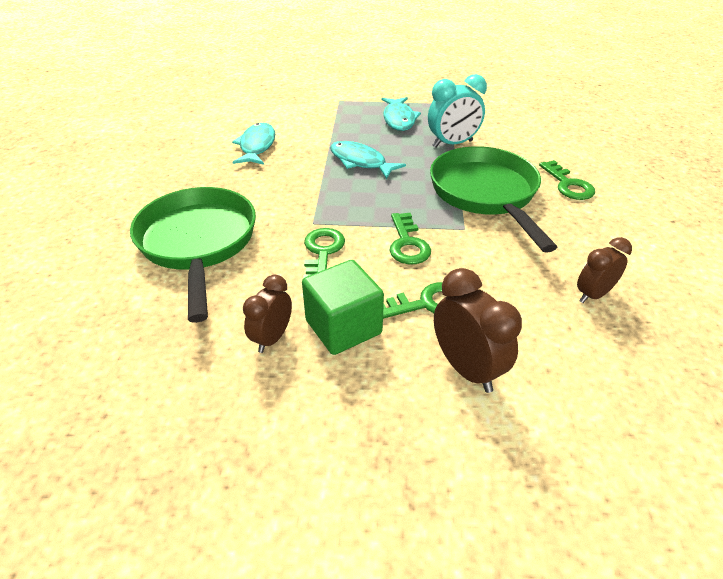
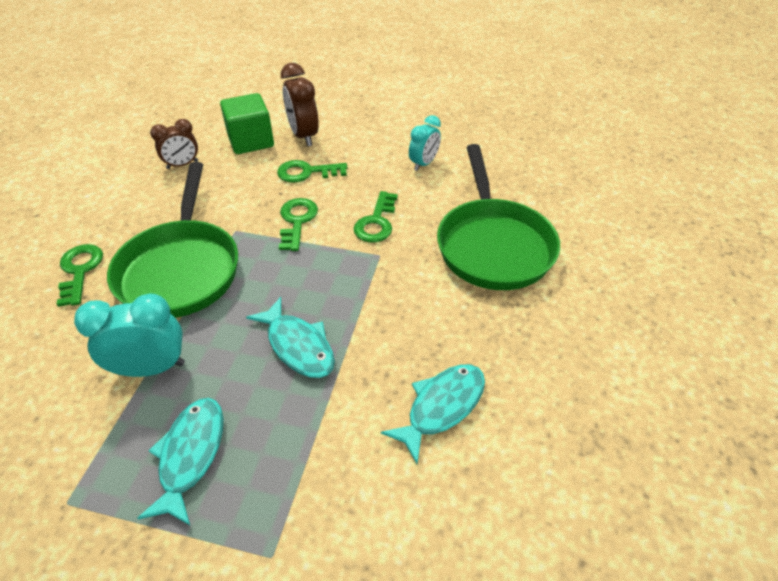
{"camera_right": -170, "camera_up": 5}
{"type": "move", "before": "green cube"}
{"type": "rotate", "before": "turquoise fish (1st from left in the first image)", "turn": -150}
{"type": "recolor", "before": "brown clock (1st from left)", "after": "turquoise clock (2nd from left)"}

**ABOUT THIS EXERCISE:** What is the number of lines in this listing that contain the word "before"? Answer with that number and nothing else.

**EXERCISE ANSWER:** 3